─── Given records ───

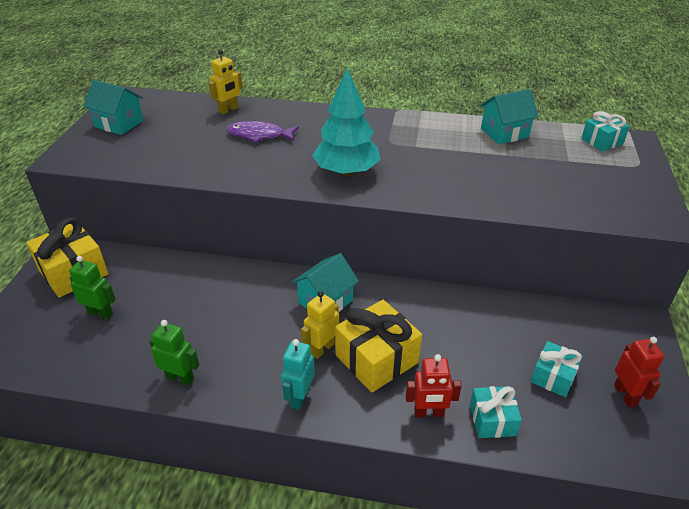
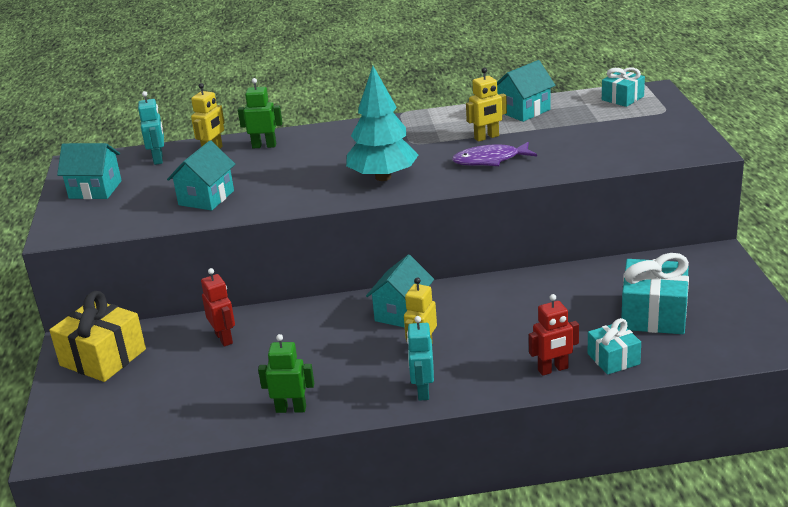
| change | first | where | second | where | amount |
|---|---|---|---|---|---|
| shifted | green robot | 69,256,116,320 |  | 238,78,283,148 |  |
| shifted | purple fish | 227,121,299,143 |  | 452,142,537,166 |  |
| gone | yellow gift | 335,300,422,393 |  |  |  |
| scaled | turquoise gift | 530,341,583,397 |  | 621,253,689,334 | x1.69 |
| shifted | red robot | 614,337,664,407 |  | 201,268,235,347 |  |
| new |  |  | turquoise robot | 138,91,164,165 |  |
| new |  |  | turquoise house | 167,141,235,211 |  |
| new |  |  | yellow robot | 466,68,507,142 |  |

───

Each line from the one containing "turquoise house |" to the last line above must be returned exactly, and no line outside that range.

Task answer:
| new |  |  | turquoise house | 167,141,235,211 |  |
| new |  |  | yellow robot | 466,68,507,142 |  |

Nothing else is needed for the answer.